RECORDS SHOWN:
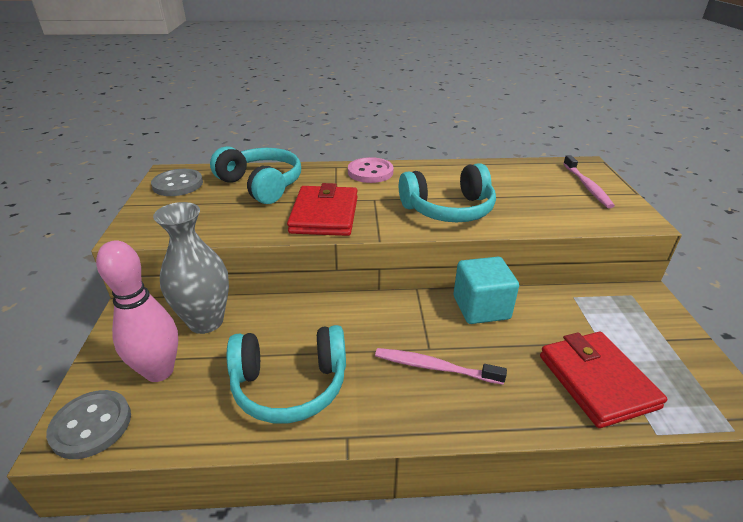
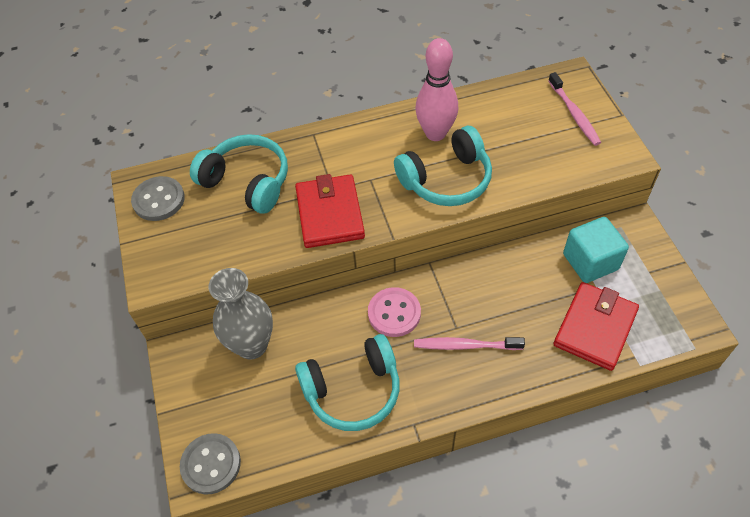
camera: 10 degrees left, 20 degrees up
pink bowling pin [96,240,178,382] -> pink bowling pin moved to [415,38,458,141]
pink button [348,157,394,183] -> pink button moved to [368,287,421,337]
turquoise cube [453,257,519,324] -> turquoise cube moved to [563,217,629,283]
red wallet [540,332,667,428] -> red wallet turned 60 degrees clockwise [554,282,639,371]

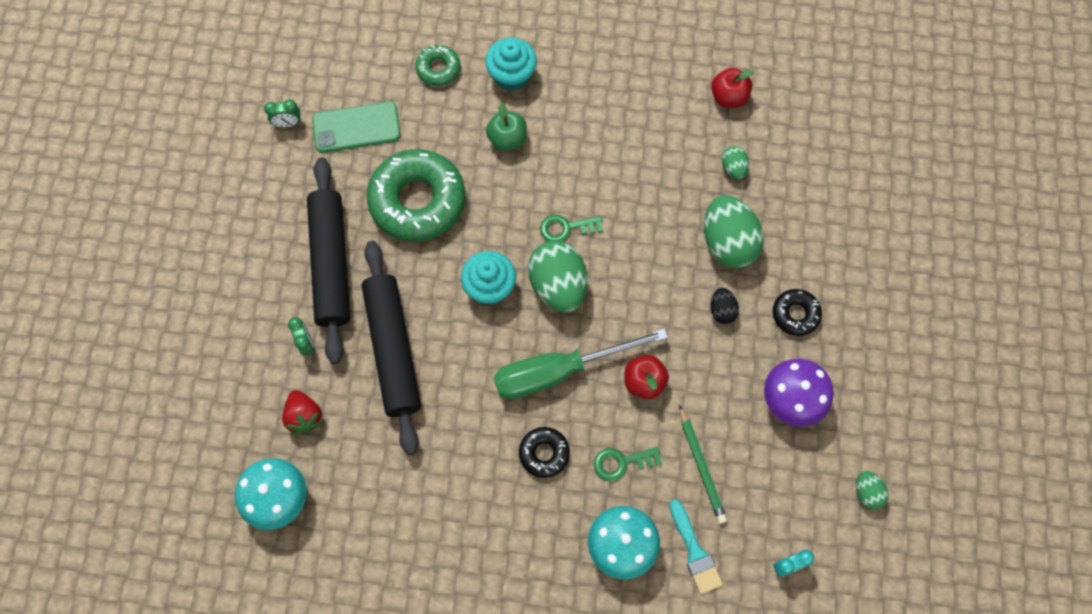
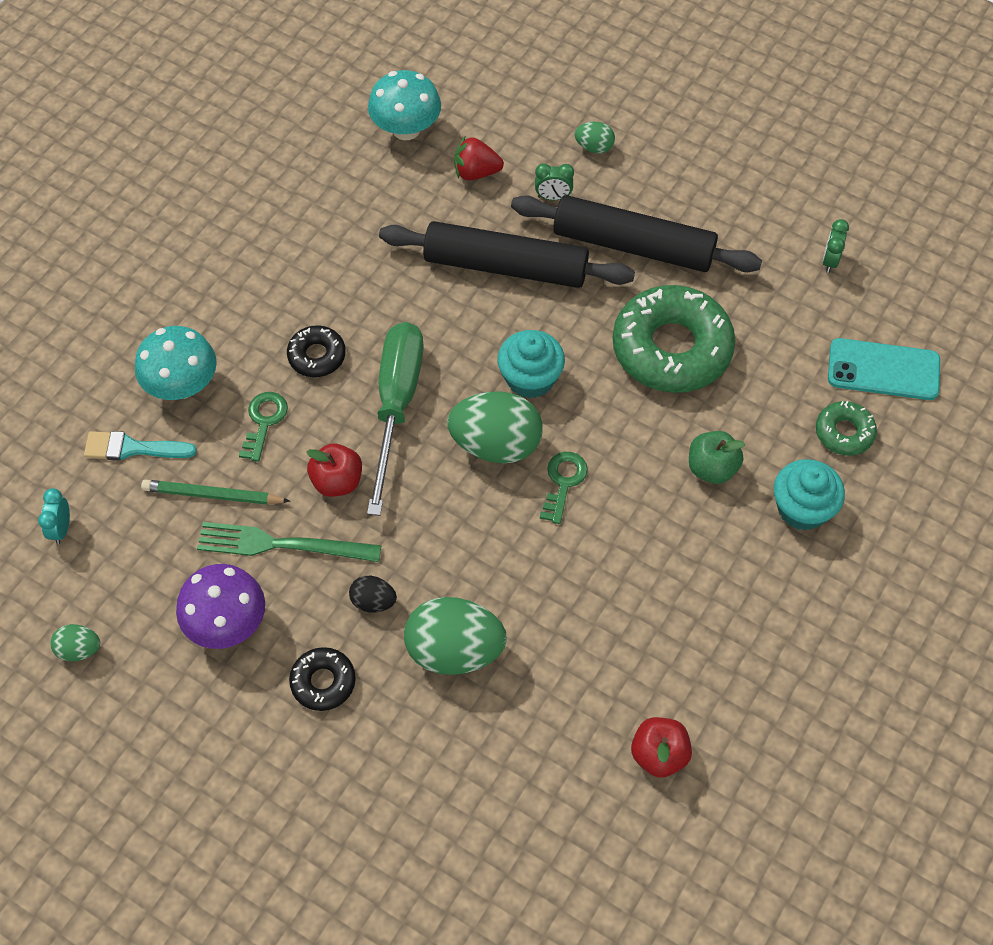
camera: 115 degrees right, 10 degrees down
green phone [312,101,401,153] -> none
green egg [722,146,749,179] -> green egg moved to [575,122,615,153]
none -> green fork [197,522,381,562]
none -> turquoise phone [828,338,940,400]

PROBLEM: All lines in the entries above that hold the word "green" need to be copied.

RESPONSE TO THIS TASK:
green phone [312,101,401,153] -> none
green egg [722,146,749,179] -> green egg moved to [575,122,615,153]
none -> green fork [197,522,381,562]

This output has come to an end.